-- DATA SHOWN follows --
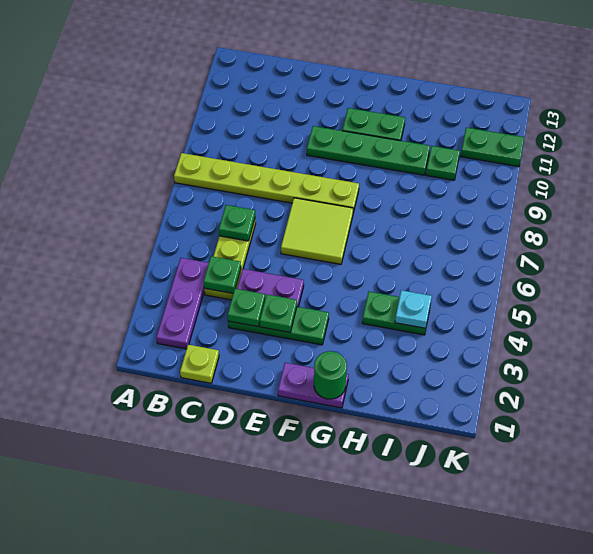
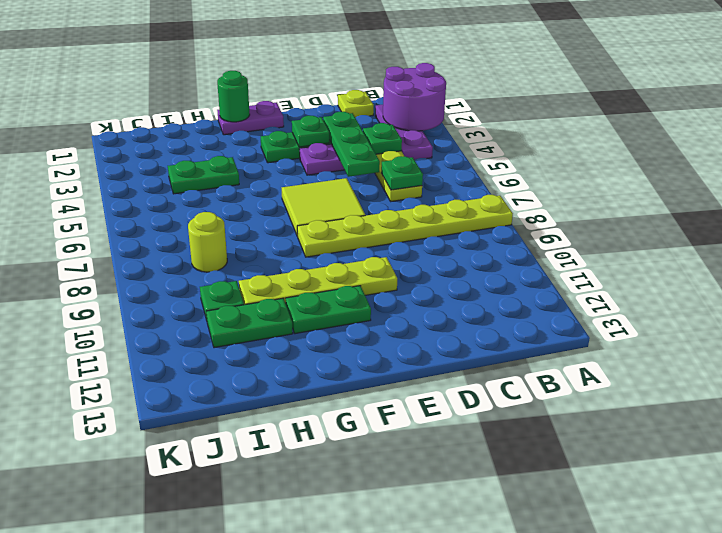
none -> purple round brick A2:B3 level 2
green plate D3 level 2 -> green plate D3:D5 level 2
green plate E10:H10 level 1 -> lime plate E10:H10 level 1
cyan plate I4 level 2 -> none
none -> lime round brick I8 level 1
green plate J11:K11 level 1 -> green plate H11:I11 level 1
-- DATA SHOWN concluded --
* _WHAT YOU SHOULD DO_
What you return should match the records above word for word, minus the pictures.

* _FINAL ANSWER_
none -> purple round brick A2:B3 level 2
green plate D3 level 2 -> green plate D3:D5 level 2
green plate E10:H10 level 1 -> lime plate E10:H10 level 1
cyan plate I4 level 2 -> none
none -> lime round brick I8 level 1
green plate J11:K11 level 1 -> green plate H11:I11 level 1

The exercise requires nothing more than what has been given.